→ **Input data**
____________

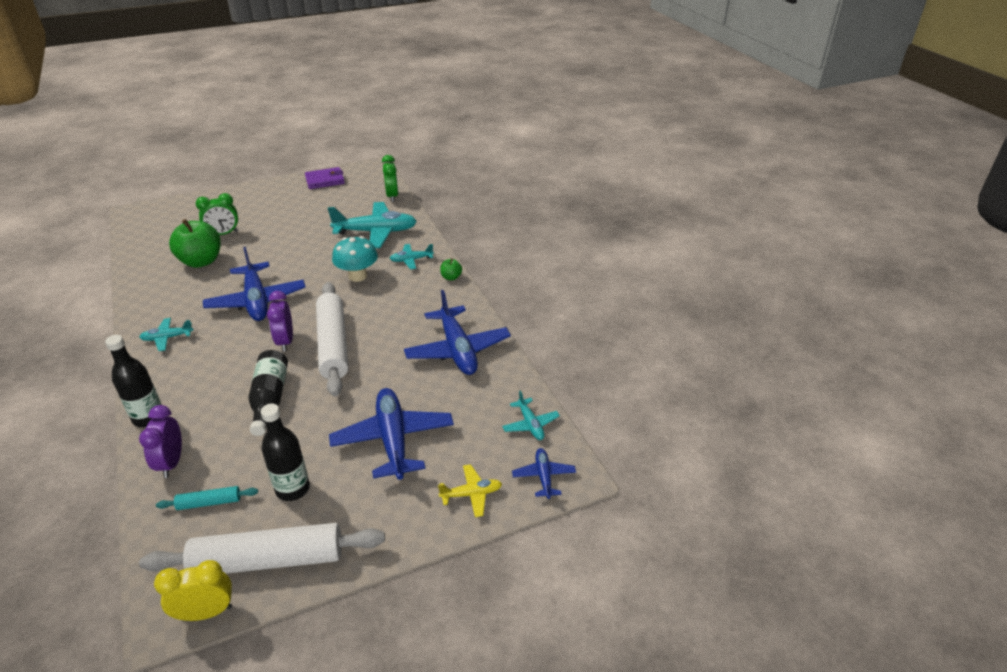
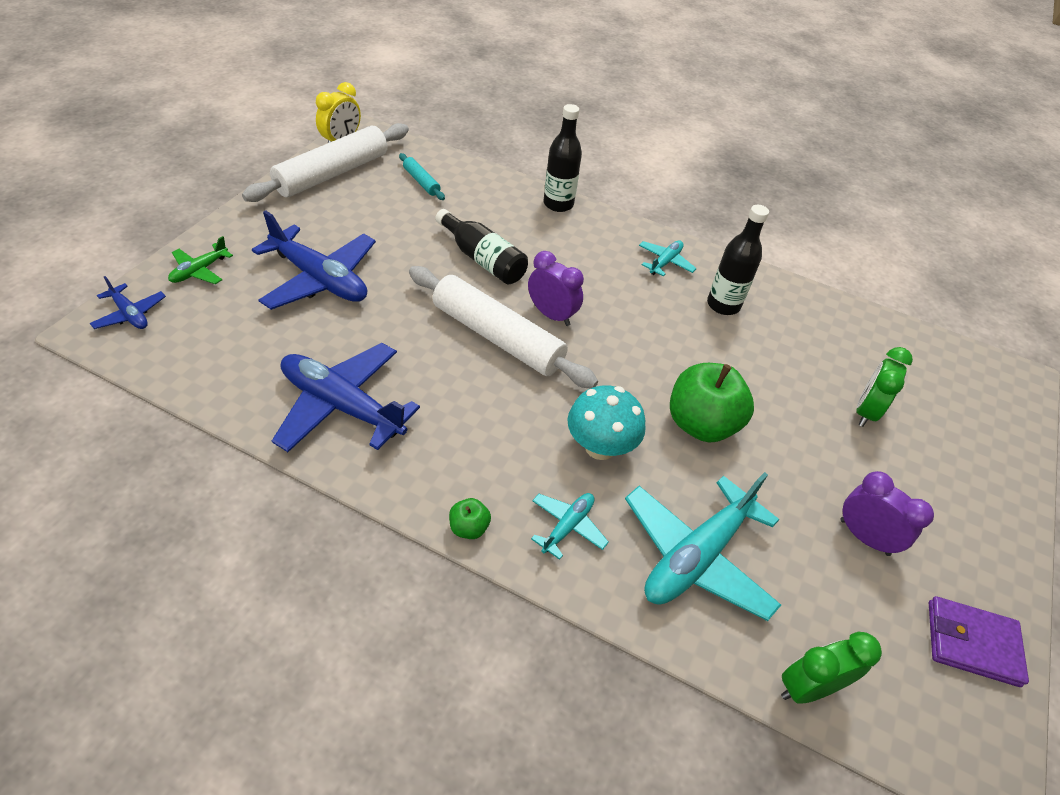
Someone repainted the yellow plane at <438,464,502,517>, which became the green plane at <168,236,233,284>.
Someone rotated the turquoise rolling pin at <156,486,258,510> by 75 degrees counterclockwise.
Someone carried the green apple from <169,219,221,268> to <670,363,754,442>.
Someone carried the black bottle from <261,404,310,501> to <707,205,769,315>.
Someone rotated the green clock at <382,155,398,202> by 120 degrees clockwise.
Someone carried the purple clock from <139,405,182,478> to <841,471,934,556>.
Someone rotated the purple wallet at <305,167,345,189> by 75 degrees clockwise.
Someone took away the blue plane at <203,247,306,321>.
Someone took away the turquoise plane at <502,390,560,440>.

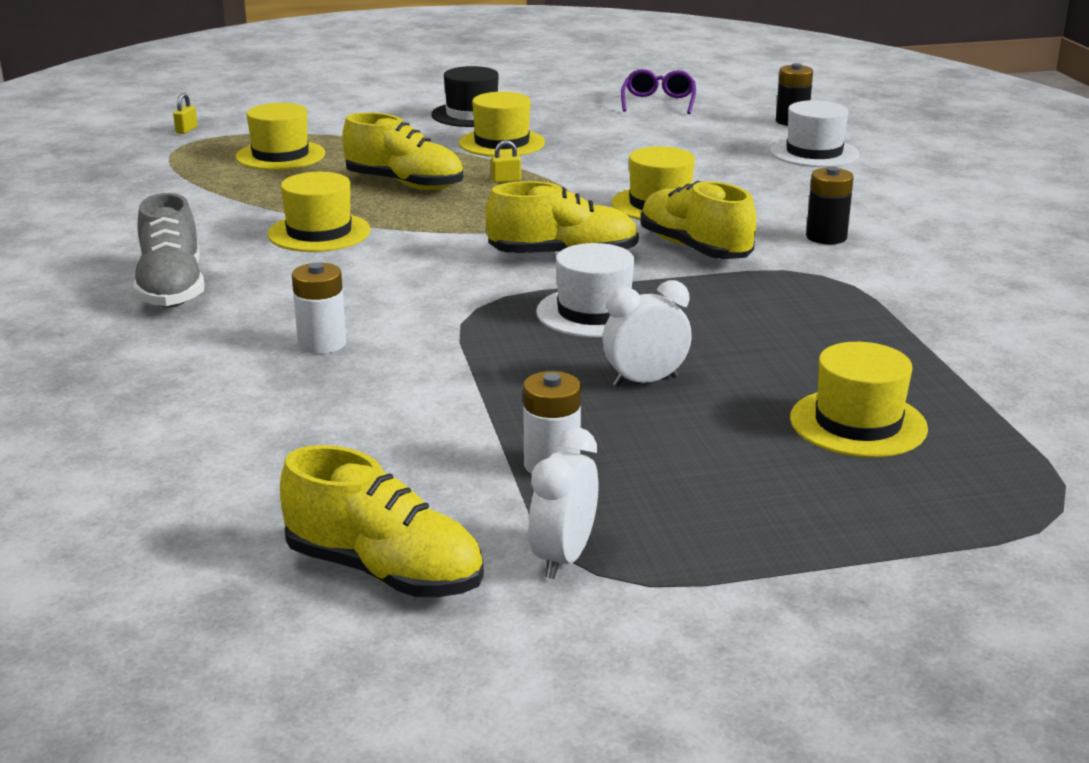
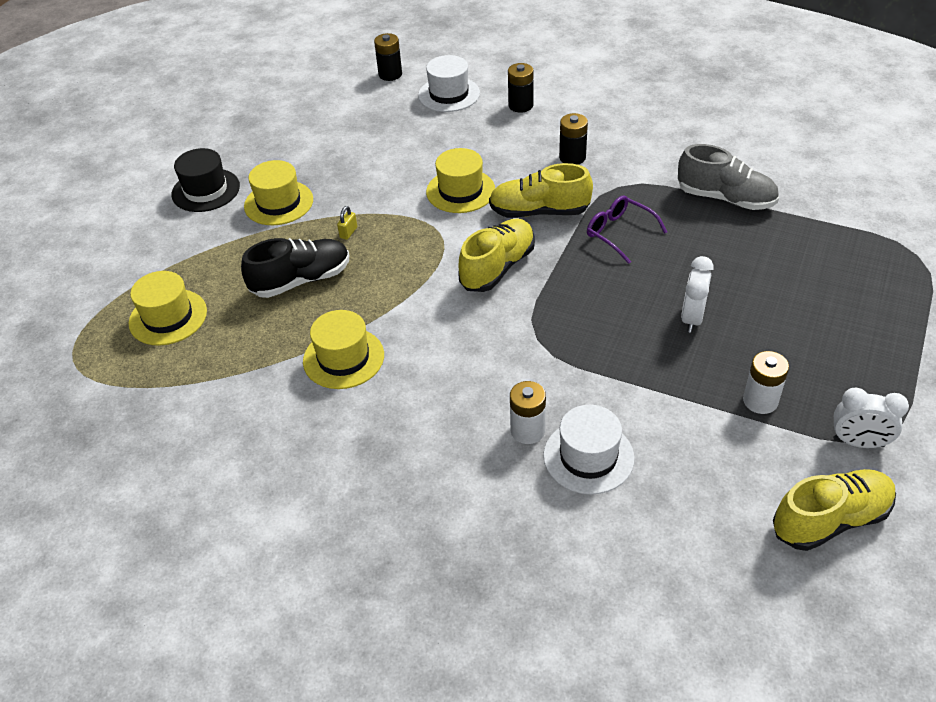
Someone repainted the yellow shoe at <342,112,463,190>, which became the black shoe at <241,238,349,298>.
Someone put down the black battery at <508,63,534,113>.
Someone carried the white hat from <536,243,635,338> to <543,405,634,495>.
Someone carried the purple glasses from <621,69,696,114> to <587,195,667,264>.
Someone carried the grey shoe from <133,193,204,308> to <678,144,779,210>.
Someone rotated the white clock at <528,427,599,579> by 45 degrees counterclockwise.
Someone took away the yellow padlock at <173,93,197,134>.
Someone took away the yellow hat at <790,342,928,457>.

____________

→ **Task to carry out**
Copy out, from the material above, each line in which the string "green" is found.

→ **Result of the exercise**
Someone repainted the yellow plane at <438,464,502,517>, which became the green plane at <168,236,233,284>.
Someone carried the green apple from <169,219,221,268> to <670,363,754,442>.
Someone rotated the green clock at <382,155,398,202> by 120 degrees clockwise.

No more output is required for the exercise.